• Short exercise
Format every line of the data below as a JSON list of strings, with one string per line and any blank lines left out.

• Dataset records

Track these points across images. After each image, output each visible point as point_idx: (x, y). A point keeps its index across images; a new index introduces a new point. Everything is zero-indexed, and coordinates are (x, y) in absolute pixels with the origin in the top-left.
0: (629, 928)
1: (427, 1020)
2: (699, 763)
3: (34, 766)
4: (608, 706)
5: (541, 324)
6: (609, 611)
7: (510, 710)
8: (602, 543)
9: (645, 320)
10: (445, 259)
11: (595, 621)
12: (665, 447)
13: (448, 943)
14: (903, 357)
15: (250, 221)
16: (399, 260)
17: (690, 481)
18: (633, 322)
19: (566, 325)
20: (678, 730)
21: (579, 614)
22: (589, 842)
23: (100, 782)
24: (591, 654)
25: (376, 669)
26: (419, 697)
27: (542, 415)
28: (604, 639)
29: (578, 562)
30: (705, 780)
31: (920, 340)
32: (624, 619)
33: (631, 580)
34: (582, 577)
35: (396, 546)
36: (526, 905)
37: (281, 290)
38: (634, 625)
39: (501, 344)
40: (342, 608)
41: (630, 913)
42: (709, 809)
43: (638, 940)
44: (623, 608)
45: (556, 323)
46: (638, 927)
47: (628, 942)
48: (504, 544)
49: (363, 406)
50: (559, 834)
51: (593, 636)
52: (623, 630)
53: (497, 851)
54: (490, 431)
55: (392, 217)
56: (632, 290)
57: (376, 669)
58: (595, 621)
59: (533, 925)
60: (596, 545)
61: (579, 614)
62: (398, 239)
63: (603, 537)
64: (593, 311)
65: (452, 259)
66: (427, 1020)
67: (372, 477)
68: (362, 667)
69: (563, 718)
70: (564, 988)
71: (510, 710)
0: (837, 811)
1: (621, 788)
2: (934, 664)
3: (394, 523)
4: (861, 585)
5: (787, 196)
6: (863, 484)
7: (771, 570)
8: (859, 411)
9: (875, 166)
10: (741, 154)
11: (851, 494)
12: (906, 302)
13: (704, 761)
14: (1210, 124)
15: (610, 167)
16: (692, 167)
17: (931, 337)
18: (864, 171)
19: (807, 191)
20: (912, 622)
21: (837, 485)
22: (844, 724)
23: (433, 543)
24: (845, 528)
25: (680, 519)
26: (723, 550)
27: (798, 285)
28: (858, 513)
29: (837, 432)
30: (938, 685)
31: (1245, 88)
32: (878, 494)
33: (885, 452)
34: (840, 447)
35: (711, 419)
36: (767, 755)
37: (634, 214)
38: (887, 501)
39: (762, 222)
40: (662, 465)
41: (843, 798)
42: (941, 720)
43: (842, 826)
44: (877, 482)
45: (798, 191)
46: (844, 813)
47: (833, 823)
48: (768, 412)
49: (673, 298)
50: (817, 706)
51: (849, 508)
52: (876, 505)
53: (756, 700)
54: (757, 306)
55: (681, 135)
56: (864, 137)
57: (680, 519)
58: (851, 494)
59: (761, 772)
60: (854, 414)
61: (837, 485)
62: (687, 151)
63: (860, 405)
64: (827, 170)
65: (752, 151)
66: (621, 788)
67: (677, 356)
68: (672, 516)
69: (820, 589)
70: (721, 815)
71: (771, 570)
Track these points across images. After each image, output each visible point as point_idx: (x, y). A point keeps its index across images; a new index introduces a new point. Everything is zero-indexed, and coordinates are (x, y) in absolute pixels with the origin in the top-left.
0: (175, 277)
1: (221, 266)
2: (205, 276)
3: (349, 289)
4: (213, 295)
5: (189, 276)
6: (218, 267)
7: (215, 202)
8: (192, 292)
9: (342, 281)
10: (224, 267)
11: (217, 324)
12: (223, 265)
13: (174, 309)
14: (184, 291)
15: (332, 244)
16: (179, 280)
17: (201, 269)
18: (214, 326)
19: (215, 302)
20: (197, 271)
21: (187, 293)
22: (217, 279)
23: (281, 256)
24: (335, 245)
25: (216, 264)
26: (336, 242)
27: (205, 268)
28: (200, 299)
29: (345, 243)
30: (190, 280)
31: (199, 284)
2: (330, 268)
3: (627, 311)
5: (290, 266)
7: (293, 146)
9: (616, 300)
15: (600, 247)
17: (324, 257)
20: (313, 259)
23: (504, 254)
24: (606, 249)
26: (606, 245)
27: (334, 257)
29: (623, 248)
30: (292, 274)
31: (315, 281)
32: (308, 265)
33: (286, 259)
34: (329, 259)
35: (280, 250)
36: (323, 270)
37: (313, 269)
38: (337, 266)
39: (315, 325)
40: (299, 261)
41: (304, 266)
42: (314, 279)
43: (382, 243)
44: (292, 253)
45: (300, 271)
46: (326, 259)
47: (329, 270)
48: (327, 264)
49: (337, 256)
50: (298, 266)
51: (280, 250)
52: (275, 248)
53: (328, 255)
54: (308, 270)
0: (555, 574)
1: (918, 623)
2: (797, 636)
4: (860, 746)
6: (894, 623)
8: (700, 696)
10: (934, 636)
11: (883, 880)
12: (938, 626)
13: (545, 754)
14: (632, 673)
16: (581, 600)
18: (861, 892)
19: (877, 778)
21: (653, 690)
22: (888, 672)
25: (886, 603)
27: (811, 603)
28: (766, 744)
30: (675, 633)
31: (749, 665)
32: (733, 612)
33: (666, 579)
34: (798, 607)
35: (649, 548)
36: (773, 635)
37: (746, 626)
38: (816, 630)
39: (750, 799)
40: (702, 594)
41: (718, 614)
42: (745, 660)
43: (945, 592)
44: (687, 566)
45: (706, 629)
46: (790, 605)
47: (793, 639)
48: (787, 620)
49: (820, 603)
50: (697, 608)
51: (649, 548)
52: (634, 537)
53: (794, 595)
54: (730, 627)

• Solution to this task
[
  "Track these points across images. After each image, output each visible point as point_idx: (x, y). A point keeps its index across images; a new index introduces a new point. Everything is zero-indexed, and coordinates are (x, y) in absolute pixels with the origin in the top-left.",
  "0: (629, 928)",
  "1: (427, 1020)",
  "2: (699, 763)",
  "3: (34, 766)",
  "4: (608, 706)",
  "5: (541, 324)",
  "6: (609, 611)",
  "7: (510, 710)",
  "8: (602, 543)",
  "9: (645, 320)",
  "10: (445, 259)",
  "11: (595, 621)",
  "12: (665, 447)",
  "13: (448, 943)",
  "14: (903, 357)",
  "15: (250, 221)",
  "16: (399, 260)",
  "17: (690, 481)",
  "18: (633, 322)",
  "19: (566, 325)",
  "20: (678, 730)",
  "21: (579, 614)",
  "22: (589, 842)",
  "23: (100, 782)",
  "24: (591, 654)",
  "25: (376, 669)",
  "26: (419, 697)",
  "27: (542, 415)",
  "28: (604, 639)",
  "29: (578, 562)",
  "30: (705, 780)",
  "31: (920, 340)",
  "32: (624, 619)",
  "33: (631, 580)",
  "34: (582, 577)",
  "35: (396, 546)",
  "36: (526, 905)",
  "37: (281, 290)",
  "38: (634, 625)",
  "39: (501, 344)",
  "40: (342, 608)",
  "41: (630, 913)",
  "42: (709, 809)",
  "43: (638, 940)",
  "44: (623, 608)",
  "45: (556, 323)",
  "46: (638, 927)",
  "47: (628, 942)",
  "48: (504, 544)",
  "49: (363, 406)",
  "50: (559, 834)",
  "51: (593, 636)",
  "52: (623, 630)",
  "53: (497, 851)",
  "54: (490, 431)",
  "55: (392, 217)",
  "56: (632, 290)",
  "57: (376, 669)",
  "58: (595, 621)",
  "59: (533, 925)",
  "60: (596, 545)",
  "61: (579, 614)",
  "62: (398, 239)",
  "63: (603, 537)",
  "64: (593, 311)",
  "65: (452, 259)",
  "66: (427, 1020)",
  "67: (372, 477)",
  "68: (362, 667)",
  "69: (563, 718)",
  "70: (564, 988)",
  "71: (510, 710)",
  "0: (837, 811)",
  "1: (621, 788)",
  "2: (934, 664)",
  "3: (394, 523)",
  "4: (861, 585)",
  "5: (787, 196)",
  "6: (863, 484)",
  "7: (771, 570)",
  "8: (859, 411)",
  "9: (875, 166)",
  "10: (741, 154)",
  "11: (851, 494)",
  "12: (906, 302)",
  "13: (704, 761)",
  "14: (1210, 124)",
  "15: (610, 167)",
  "16: (692, 167)",
  "17: (931, 337)",
  "18: (864, 171)",
  "19: (807, 191)",
  "20: (912, 622)",
  "21: (837, 485)",
  "22: (844, 724)",
  "23: (433, 543)",
  "24: (845, 528)",
  "25: (680, 519)",
  "26: (723, 550)",
  "27: (798, 285)",
  "28: (858, 513)",
  "29: (837, 432)",
  "30: (938, 685)",
  "31: (1245, 88)",
  "32: (878, 494)",
  "33: (885, 452)",
  "34: (840, 447)",
  "35: (711, 419)",
  "36: (767, 755)",
  "37: (634, 214)",
  "38: (887, 501)",
  "39: (762, 222)",
  "40: (662, 465)",
  "41: (843, 798)",
  "42: (941, 720)",
  "43: (842, 826)",
  "44: (877, 482)",
  "45: (798, 191)",
  "46: (844, 813)",
  "47: (833, 823)",
  "48: (768, 412)",
  "49: (673, 298)",
  "50: (817, 706)",
  "51: (849, 508)",
  "52: (876, 505)",
  "53: (756, 700)",
  "54: (757, 306)",
  "55: (681, 135)",
  "56: (864, 137)",
  "57: (680, 519)",
  "58: (851, 494)",
  "59: (761, 772)",
  "60: (854, 414)",
  "61: (837, 485)",
  "62: (687, 151)",
  "63: (860, 405)",
  "64: (827, 170)",
  "65: (752, 151)",
  "66: (621, 788)",
  "67: (677, 356)",
  "68: (672, 516)",
  "69: (820, 589)",
  "70: (721, 815)",
  "71: (771, 570)",
  "Track these points across images. After each image, output each visible point as point_idx: (x, y). A point keeps its index across images; a new index introduces a new point. Everything is zero-indexed, and coordinates are (x, y) in absolute pixels with the origin in the top-left.",
  "0: (175, 277)",
  "1: (221, 266)",
  "2: (205, 276)",
  "3: (349, 289)",
  "4: (213, 295)",
  "5: (189, 276)",
  "6: (218, 267)",
  "7: (215, 202)",
  "8: (192, 292)",
  "9: (342, 281)",
  "10: (224, 267)",
  "11: (217, 324)",
  "12: (223, 265)",
  "13: (174, 309)",
  "14: (184, 291)",
  "15: (332, 244)",
  "16: (179, 280)",
  "17: (201, 269)",
  "18: (214, 326)",
  "19: (215, 302)",
  "20: (197, 271)",
  "21: (187, 293)",
  "22: (217, 279)",
  "23: (281, 256)",
  "24: (335, 245)",
  "25: (216, 264)",
  "26: (336, 242)",
  "27: (205, 268)",
  "28: (200, 299)",
  "29: (345, 243)",
  "30: (190, 280)",
  "31: (199, 284)",
  "2: (330, 268)",
  "3: (627, 311)",
  "5: (290, 266)",
  "7: (293, 146)",
  "9: (616, 300)",
  "15: (600, 247)",
  "17: (324, 257)",
  "20: (313, 259)",
  "23: (504, 254)",
  "24: (606, 249)",
  "26: (606, 245)",
  "27: (334, 257)",
  "29: (623, 248)",
  "30: (292, 274)",
  "31: (315, 281)",
  "32: (308, 265)",
  "33: (286, 259)",
  "34: (329, 259)",
  "35: (280, 250)",
  "36: (323, 270)",
  "37: (313, 269)",
  "38: (337, 266)",
  "39: (315, 325)",
  "40: (299, 261)",
  "41: (304, 266)",
  "42: (314, 279)",
  "43: (382, 243)",
  "44: (292, 253)",
  "45: (300, 271)",
  "46: (326, 259)",
  "47: (329, 270)",
  "48: (327, 264)",
  "49: (337, 256)",
  "50: (298, 266)",
  "51: (280, 250)",
  "52: (275, 248)",
  "53: (328, 255)",
  "54: (308, 270)",
  "0: (555, 574)",
  "1: (918, 623)",
  "2: (797, 636)",
  "4: (860, 746)",
  "6: (894, 623)",
  "8: (700, 696)",
  "10: (934, 636)",
  "11: (883, 880)",
  "12: (938, 626)",
  "13: (545, 754)",
  "14: (632, 673)",
  "16: (581, 600)",
  "18: (861, 892)",
  "19: (877, 778)",
  "21: (653, 690)",
  "22: (888, 672)",
  "25: (886, 603)",
  "27: (811, 603)",
  "28: (766, 744)",
  "30: (675, 633)",
  "31: (749, 665)",
  "32: (733, 612)",
  "33: (666, 579)",
  "34: (798, 607)",
  "35: (649, 548)",
  "36: (773, 635)",
  "37: (746, 626)",
  "38: (816, 630)",
  "39: (750, 799)",
  "40: (702, 594)",
  "41: (718, 614)",
  "42: (745, 660)",
  "43: (945, 592)",
  "44: (687, 566)",
  "45: (706, 629)",
  "46: (790, 605)",
  "47: (793, 639)",
  "48: (787, 620)",
  "49: (820, 603)",
  "50: (697, 608)",
  "51: (649, 548)",
  "52: (634, 537)",
  "53: (794, 595)",
  "54: (730, 627)"
]